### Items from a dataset

——

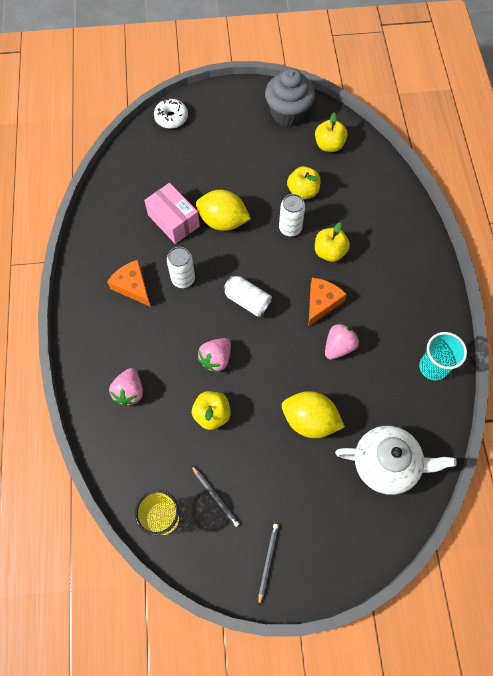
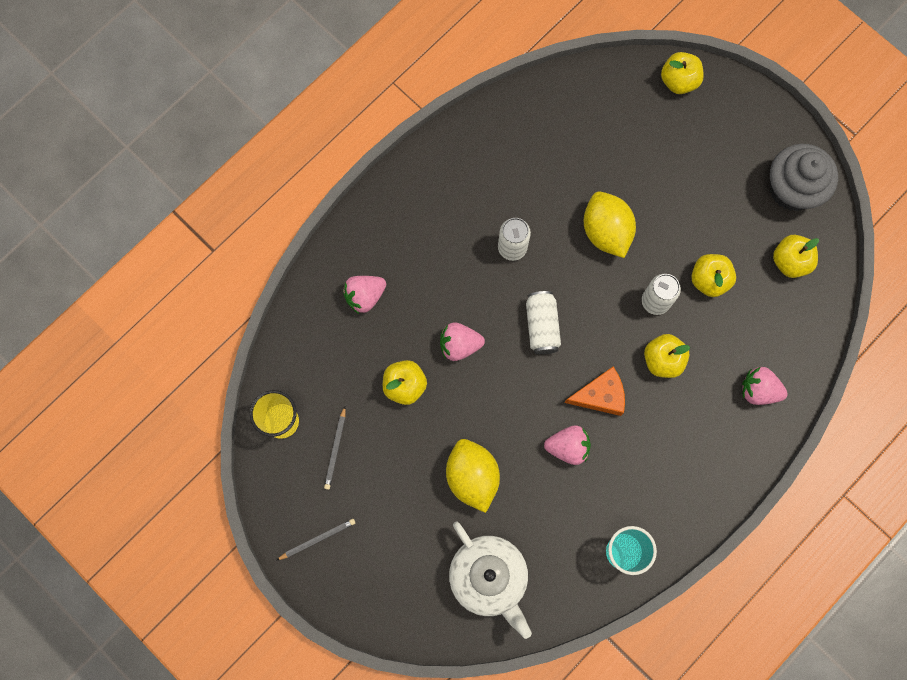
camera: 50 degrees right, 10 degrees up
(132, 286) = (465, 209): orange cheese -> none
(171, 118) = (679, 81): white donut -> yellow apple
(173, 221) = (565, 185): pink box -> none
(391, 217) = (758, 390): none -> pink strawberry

——

### Brief
Set down the entries above exactly, and keep every picture out of your copy.

### Answer space
camera: 50 degrees right, 10 degrees up
(132, 286) = (465, 209): orange cheese -> none
(171, 118) = (679, 81): white donut -> yellow apple
(173, 221) = (565, 185): pink box -> none
(391, 217) = (758, 390): none -> pink strawberry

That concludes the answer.